* **What you should do**: List every line in the items below that contains the word "appears".

[Extracted data entries]
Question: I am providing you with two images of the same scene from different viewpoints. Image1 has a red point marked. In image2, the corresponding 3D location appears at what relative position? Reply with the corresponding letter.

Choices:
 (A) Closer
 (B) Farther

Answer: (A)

* **Task result**:
Question: I am providing you with two images of the same scene from different viewpoints. Image1 has a red point marked. In image2, the corresponding 3D location appears at what relative position? Reply with the corresponding letter.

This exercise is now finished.